Instruction:
Would you transcribe the line that holds "black 1x1 cone [532,147,569,204]" and all the lines below it, through the final one, exactly and with nothing else?

Source records:
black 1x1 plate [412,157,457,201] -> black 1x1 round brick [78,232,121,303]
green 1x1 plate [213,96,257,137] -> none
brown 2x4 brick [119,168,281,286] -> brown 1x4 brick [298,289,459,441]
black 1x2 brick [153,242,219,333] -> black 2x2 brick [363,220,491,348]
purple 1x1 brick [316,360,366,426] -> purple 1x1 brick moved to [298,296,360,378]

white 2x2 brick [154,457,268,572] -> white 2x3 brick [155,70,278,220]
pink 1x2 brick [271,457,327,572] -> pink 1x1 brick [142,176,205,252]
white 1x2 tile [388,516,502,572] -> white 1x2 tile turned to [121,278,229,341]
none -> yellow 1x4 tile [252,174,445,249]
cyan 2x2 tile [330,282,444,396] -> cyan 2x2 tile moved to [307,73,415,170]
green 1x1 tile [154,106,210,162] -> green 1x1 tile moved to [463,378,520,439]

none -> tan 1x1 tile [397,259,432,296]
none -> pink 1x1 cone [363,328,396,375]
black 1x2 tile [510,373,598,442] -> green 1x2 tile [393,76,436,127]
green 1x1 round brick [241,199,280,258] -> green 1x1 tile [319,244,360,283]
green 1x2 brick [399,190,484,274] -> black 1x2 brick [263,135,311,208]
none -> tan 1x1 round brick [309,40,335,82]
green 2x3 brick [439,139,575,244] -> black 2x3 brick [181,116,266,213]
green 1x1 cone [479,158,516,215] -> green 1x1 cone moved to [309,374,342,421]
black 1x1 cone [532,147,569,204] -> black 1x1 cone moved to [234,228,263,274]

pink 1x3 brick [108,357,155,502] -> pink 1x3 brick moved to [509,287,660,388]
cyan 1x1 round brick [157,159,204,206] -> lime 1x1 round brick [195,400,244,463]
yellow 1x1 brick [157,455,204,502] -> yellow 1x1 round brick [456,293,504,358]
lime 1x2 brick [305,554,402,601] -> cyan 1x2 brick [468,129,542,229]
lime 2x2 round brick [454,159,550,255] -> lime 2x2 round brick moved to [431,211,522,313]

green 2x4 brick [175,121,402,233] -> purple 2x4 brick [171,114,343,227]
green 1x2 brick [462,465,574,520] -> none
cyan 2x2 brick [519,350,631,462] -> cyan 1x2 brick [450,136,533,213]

Result for this exercise:
black 1x1 cone [532,147,569,204] -> black 1x1 cone moved to [234,228,263,274]

pink 1x3 brick [108,357,155,502] -> pink 1x3 brick moved to [509,287,660,388]
cyan 1x1 round brick [157,159,204,206] -> lime 1x1 round brick [195,400,244,463]
yellow 1x1 brick [157,455,204,502] -> yellow 1x1 round brick [456,293,504,358]
lime 1x2 brick [305,554,402,601] -> cyan 1x2 brick [468,129,542,229]
lime 2x2 round brick [454,159,550,255] -> lime 2x2 round brick moved to [431,211,522,313]

green 2x4 brick [175,121,402,233] -> purple 2x4 brick [171,114,343,227]
green 1x2 brick [462,465,574,520] -> none
cyan 2x2 brick [519,350,631,462] -> cyan 1x2 brick [450,136,533,213]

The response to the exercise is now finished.